Goal of the exercise: Once the line containing "BARO pin SDA: 2 -> 7" is found in the entries below, reproduce it and every line after it, stopping at and including the line containing "AUDIO3 pin TX: VN -> D19"; reproduce nothing else, and keep each line exact.

Change listing data
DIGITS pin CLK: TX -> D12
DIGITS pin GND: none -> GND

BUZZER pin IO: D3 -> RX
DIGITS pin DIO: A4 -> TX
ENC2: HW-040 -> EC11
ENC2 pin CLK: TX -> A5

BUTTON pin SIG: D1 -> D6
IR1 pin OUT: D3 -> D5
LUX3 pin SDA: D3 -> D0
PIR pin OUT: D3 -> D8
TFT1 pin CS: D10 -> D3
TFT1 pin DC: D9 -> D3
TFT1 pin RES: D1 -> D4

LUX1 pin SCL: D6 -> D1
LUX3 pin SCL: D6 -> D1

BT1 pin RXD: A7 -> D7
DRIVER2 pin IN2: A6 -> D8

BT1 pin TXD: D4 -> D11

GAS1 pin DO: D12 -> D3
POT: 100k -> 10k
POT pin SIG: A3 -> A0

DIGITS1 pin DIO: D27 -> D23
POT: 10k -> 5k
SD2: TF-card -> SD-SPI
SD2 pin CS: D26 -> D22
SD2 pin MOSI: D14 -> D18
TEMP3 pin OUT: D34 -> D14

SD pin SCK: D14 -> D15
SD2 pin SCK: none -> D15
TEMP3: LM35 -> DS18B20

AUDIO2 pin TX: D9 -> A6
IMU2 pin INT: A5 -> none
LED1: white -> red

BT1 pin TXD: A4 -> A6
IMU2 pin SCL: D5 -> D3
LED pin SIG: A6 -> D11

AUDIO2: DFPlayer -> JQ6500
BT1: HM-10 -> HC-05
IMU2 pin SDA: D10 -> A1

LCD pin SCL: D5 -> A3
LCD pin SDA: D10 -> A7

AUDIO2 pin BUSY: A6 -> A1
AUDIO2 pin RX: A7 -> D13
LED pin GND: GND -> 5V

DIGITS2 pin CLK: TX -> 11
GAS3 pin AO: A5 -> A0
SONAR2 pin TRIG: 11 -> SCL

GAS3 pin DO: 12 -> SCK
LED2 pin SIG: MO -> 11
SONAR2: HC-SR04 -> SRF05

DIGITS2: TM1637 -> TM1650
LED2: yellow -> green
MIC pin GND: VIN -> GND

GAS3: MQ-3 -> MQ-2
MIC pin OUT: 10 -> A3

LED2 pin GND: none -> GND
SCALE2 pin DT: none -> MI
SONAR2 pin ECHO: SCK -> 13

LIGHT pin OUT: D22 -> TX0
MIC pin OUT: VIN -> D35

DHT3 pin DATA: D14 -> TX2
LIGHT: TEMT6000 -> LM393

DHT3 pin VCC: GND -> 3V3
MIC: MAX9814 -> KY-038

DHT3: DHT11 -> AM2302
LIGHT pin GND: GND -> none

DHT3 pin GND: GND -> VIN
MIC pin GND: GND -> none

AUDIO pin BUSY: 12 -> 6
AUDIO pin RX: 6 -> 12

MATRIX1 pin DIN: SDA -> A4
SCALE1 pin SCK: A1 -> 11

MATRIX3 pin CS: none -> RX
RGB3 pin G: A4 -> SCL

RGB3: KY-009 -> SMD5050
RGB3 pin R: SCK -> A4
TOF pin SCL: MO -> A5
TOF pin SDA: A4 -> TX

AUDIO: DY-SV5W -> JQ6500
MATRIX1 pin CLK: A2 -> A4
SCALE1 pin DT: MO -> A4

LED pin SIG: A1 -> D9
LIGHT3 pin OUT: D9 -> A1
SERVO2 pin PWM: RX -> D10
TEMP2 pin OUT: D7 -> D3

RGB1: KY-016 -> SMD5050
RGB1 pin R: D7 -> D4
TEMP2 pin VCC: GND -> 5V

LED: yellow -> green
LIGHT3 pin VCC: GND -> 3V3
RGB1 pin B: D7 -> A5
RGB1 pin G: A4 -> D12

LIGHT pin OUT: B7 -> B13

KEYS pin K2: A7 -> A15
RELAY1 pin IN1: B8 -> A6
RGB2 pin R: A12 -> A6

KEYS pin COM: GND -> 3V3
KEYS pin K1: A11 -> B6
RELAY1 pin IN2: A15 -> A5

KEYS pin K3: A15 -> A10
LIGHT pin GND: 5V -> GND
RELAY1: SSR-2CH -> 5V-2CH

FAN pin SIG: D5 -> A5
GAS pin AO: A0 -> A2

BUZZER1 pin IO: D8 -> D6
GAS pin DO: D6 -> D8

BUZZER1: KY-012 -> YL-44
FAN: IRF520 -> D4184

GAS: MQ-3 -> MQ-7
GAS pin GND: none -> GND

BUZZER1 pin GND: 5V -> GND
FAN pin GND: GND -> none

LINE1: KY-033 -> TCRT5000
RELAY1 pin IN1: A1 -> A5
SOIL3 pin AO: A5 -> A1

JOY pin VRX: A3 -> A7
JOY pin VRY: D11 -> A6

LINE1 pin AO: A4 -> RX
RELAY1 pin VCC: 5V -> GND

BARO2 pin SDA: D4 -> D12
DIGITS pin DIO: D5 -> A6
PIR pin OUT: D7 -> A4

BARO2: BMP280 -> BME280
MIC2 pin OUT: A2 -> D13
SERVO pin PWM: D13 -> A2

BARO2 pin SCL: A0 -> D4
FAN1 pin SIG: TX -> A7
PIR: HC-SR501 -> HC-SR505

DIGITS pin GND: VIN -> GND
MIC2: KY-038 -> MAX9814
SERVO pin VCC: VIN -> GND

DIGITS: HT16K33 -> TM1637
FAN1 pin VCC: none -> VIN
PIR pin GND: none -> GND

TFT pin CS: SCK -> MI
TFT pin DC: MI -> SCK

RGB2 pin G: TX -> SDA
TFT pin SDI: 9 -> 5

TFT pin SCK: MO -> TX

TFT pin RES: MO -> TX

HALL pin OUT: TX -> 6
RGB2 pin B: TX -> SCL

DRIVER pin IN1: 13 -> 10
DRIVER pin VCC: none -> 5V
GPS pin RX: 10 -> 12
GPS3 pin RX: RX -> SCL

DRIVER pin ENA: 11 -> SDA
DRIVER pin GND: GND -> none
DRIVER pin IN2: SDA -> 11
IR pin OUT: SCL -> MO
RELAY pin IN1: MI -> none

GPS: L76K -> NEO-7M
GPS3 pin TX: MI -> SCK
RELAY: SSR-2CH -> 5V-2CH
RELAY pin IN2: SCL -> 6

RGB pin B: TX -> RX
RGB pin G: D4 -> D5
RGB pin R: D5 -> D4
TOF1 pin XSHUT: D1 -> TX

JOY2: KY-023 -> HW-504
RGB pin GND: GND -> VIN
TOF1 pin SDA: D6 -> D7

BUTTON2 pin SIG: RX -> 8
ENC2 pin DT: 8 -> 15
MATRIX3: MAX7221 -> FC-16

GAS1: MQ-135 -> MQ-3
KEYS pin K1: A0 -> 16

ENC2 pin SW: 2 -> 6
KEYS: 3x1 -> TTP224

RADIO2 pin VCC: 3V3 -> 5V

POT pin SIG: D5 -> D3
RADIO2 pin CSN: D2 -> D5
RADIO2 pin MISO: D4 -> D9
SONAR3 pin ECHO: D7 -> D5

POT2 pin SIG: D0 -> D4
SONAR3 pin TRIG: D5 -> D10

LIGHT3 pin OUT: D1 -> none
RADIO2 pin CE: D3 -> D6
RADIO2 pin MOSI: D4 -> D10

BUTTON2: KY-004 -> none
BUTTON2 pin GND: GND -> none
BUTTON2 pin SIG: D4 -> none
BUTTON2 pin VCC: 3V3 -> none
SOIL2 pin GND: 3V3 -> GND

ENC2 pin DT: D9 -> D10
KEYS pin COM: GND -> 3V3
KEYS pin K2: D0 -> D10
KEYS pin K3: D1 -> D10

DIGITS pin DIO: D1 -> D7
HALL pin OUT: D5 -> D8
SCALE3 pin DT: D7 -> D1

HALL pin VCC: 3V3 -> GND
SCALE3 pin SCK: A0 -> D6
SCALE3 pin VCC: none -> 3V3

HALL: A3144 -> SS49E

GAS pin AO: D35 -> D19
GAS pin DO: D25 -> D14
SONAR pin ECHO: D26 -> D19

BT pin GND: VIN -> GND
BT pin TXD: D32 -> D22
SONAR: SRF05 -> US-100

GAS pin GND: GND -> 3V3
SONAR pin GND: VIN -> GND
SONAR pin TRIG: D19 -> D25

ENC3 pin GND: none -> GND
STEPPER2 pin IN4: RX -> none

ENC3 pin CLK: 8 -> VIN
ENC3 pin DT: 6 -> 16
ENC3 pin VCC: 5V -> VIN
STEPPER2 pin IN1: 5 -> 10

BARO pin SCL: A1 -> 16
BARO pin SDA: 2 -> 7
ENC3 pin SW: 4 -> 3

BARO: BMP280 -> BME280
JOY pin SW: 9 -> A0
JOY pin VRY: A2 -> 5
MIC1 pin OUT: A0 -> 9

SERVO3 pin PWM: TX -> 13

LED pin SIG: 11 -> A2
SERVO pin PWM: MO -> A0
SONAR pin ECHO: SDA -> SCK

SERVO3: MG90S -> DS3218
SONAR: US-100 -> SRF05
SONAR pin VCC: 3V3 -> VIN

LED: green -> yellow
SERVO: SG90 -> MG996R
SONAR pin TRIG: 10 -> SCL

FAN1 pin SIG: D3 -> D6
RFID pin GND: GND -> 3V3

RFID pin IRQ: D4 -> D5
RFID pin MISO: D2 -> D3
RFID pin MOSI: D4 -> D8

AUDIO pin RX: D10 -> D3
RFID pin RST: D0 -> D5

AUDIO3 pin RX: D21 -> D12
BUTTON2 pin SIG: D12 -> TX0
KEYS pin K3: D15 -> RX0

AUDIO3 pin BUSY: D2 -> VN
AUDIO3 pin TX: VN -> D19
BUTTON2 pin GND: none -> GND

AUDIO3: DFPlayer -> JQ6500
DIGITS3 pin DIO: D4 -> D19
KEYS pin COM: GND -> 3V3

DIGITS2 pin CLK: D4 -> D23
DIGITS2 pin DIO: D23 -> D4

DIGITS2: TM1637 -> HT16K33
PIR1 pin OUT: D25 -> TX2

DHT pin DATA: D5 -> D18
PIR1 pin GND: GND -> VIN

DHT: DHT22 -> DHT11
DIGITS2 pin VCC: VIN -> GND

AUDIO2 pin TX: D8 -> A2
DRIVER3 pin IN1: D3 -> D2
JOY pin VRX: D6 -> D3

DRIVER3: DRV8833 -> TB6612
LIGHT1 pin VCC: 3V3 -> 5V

Answer:
BARO pin SDA: 2 -> 7
ENC3 pin SW: 4 -> 3

BARO: BMP280 -> BME280
JOY pin SW: 9 -> A0
JOY pin VRY: A2 -> 5
MIC1 pin OUT: A0 -> 9

SERVO3 pin PWM: TX -> 13

LED pin SIG: 11 -> A2
SERVO pin PWM: MO -> A0
SONAR pin ECHO: SDA -> SCK

SERVO3: MG90S -> DS3218
SONAR: US-100 -> SRF05
SONAR pin VCC: 3V3 -> VIN

LED: green -> yellow
SERVO: SG90 -> MG996R
SONAR pin TRIG: 10 -> SCL

FAN1 pin SIG: D3 -> D6
RFID pin GND: GND -> 3V3

RFID pin IRQ: D4 -> D5
RFID pin MISO: D2 -> D3
RFID pin MOSI: D4 -> D8

AUDIO pin RX: D10 -> D3
RFID pin RST: D0 -> D5

AUDIO3 pin RX: D21 -> D12
BUTTON2 pin SIG: D12 -> TX0
KEYS pin K3: D15 -> RX0

AUDIO3 pin BUSY: D2 -> VN
AUDIO3 pin TX: VN -> D19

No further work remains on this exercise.